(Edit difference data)
════
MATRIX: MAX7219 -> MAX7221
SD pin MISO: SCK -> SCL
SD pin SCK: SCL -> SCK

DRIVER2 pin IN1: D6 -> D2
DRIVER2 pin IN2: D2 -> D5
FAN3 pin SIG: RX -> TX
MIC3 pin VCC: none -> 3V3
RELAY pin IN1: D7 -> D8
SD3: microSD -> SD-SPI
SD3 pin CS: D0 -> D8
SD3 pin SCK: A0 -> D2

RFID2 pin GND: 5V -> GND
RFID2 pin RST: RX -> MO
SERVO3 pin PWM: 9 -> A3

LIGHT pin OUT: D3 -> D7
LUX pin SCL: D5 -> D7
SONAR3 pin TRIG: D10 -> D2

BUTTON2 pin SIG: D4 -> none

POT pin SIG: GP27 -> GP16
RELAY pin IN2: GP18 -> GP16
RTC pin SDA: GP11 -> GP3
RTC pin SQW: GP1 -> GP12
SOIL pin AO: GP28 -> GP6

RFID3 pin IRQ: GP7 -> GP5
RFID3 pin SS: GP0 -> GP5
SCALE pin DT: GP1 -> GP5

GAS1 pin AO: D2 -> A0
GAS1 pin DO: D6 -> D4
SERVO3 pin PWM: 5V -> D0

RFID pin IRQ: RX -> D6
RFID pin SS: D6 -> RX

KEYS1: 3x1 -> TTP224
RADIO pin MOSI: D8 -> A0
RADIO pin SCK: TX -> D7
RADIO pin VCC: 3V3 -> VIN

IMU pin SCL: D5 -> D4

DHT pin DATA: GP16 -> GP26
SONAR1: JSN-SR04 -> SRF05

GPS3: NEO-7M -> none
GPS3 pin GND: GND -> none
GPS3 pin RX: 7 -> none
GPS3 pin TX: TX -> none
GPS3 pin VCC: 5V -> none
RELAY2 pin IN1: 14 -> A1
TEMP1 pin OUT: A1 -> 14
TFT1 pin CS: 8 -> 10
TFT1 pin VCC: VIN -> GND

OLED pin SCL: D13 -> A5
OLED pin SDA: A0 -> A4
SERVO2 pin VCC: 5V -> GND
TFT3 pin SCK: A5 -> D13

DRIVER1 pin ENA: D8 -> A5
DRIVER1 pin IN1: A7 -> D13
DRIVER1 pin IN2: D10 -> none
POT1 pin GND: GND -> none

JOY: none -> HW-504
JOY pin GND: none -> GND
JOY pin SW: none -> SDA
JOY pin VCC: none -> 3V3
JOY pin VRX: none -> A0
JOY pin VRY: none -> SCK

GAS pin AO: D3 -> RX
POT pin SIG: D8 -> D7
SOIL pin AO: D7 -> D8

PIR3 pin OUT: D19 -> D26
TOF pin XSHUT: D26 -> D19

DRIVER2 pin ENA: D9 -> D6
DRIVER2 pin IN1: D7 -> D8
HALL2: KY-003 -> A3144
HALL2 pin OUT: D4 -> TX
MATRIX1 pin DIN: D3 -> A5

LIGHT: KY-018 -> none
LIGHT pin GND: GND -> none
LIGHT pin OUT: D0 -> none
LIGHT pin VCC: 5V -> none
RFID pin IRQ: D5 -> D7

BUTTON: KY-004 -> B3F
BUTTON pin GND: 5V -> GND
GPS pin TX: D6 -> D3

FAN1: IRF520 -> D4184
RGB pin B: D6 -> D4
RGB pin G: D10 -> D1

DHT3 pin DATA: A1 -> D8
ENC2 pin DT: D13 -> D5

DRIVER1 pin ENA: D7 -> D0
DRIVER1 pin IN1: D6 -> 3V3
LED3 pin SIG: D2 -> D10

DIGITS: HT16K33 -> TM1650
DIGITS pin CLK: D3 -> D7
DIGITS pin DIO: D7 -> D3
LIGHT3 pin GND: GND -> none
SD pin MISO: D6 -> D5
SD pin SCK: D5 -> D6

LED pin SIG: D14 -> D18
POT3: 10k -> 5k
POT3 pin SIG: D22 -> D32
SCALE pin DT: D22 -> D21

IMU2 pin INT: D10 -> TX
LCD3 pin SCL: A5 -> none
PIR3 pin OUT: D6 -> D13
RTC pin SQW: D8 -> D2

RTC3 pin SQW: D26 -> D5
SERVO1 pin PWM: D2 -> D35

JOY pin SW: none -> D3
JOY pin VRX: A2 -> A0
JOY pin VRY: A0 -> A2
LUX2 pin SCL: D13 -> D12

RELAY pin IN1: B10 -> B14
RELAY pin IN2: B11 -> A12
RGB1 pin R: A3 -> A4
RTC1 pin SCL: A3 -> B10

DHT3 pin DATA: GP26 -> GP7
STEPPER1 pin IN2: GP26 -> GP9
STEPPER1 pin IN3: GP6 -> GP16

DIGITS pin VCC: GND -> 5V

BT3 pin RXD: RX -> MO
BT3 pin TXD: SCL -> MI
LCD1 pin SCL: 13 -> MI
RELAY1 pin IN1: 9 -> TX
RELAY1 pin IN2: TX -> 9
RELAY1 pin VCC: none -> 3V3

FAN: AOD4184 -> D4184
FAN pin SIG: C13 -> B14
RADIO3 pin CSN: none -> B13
════
• **TASK INSTRUCTIONS**
Retype only the lines above between the line with "GAS pin AO: D3 -> RX" and the line with "SCALE pin DT: D22 -> D21", counting those two lines as well, and keep every character as it is.

• **COMPLETED TASK**
GAS pin AO: D3 -> RX
POT pin SIG: D8 -> D7
SOIL pin AO: D7 -> D8

PIR3 pin OUT: D19 -> D26
TOF pin XSHUT: D26 -> D19

DRIVER2 pin ENA: D9 -> D6
DRIVER2 pin IN1: D7 -> D8
HALL2: KY-003 -> A3144
HALL2 pin OUT: D4 -> TX
MATRIX1 pin DIN: D3 -> A5

LIGHT: KY-018 -> none
LIGHT pin GND: GND -> none
LIGHT pin OUT: D0 -> none
LIGHT pin VCC: 5V -> none
RFID pin IRQ: D5 -> D7

BUTTON: KY-004 -> B3F
BUTTON pin GND: 5V -> GND
GPS pin TX: D6 -> D3

FAN1: IRF520 -> D4184
RGB pin B: D6 -> D4
RGB pin G: D10 -> D1

DHT3 pin DATA: A1 -> D8
ENC2 pin DT: D13 -> D5

DRIVER1 pin ENA: D7 -> D0
DRIVER1 pin IN1: D6 -> 3V3
LED3 pin SIG: D2 -> D10

DIGITS: HT16K33 -> TM1650
DIGITS pin CLK: D3 -> D7
DIGITS pin DIO: D7 -> D3
LIGHT3 pin GND: GND -> none
SD pin MISO: D6 -> D5
SD pin SCK: D5 -> D6

LED pin SIG: D14 -> D18
POT3: 10k -> 5k
POT3 pin SIG: D22 -> D32
SCALE pin DT: D22 -> D21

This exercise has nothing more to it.